## Try it:
Gather all lines with "book" from the records.

## Records:
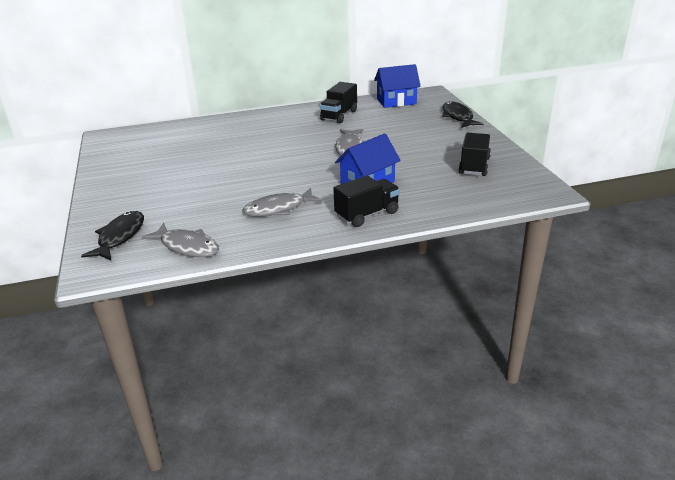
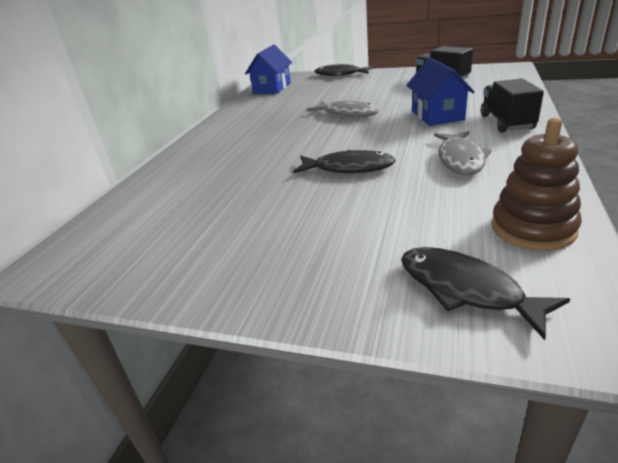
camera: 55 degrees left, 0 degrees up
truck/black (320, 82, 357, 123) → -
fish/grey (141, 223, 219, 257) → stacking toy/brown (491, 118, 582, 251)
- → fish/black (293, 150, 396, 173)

* * *

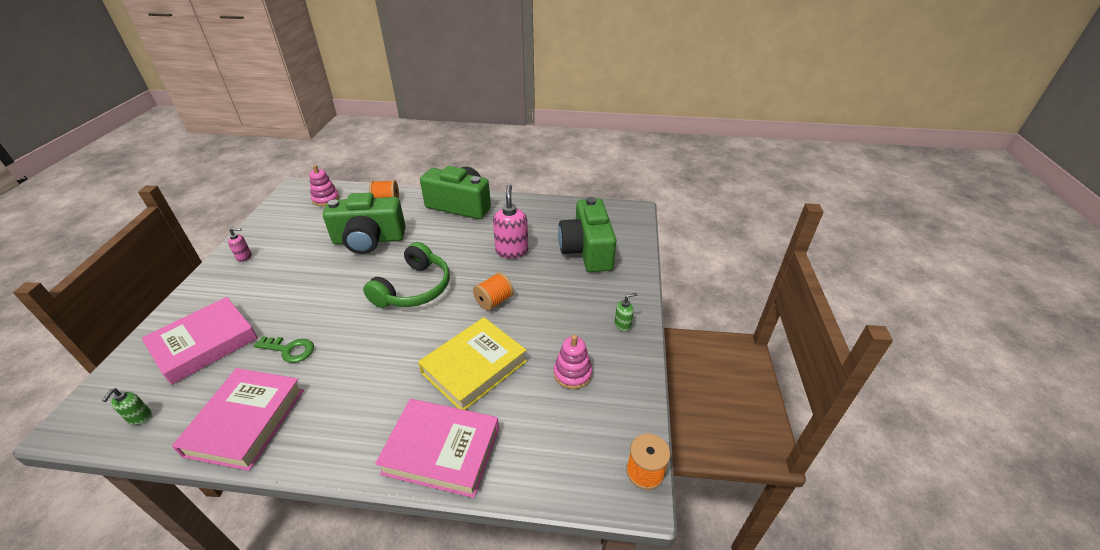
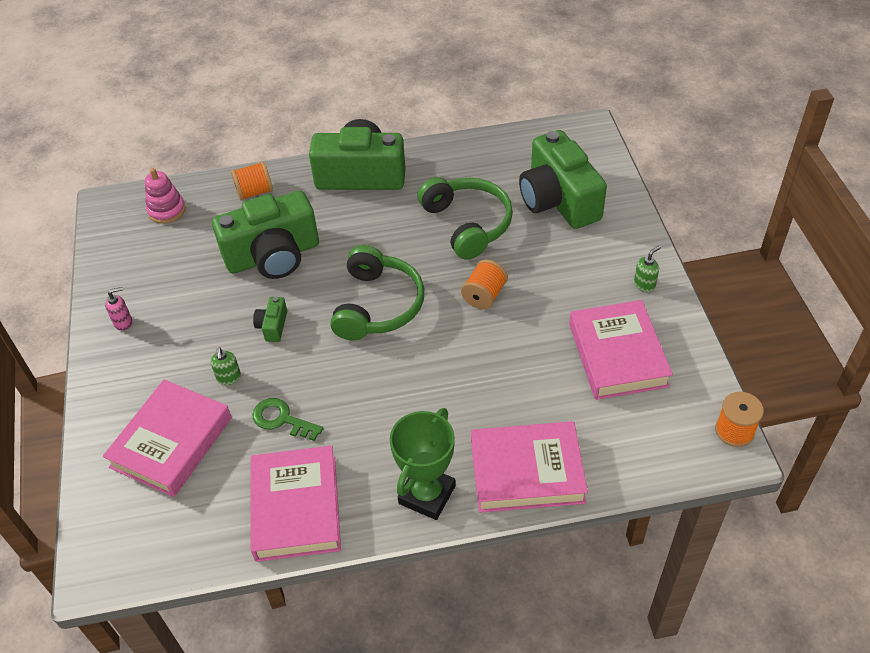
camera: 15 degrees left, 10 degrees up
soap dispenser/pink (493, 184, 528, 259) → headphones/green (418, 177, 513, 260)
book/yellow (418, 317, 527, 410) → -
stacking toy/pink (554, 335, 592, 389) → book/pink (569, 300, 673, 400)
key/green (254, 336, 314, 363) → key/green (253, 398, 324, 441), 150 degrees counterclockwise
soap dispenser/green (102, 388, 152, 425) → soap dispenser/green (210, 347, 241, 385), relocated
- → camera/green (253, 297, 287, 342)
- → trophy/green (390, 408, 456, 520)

* * *

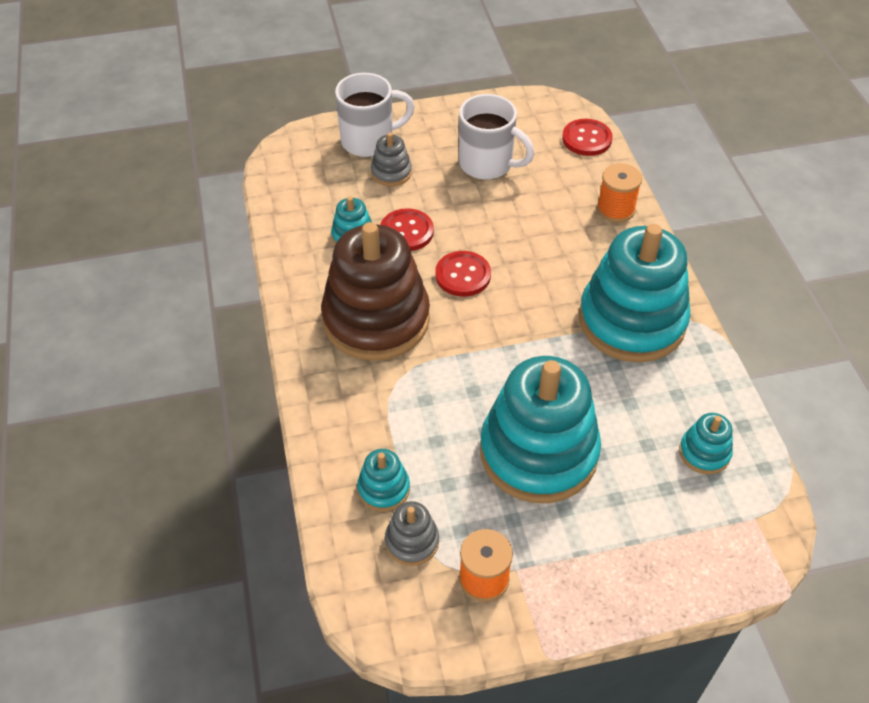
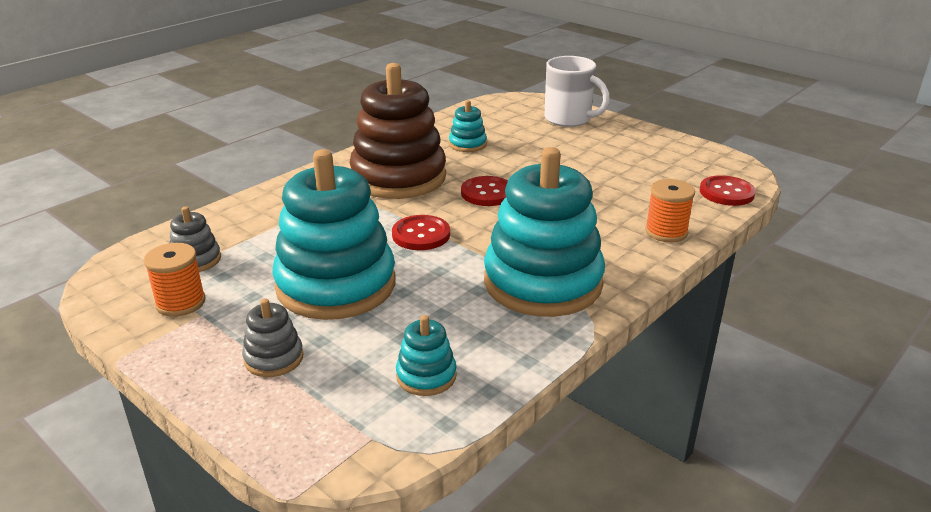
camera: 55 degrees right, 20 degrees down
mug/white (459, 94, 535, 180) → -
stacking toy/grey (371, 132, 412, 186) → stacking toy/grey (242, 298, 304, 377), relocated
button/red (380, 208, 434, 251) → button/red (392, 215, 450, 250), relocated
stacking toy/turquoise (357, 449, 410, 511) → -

## Task result:
book/yellow (418, 317, 527, 410) → -
stacking toy/pink (554, 335, 592, 389) → book/pink (569, 300, 673, 400)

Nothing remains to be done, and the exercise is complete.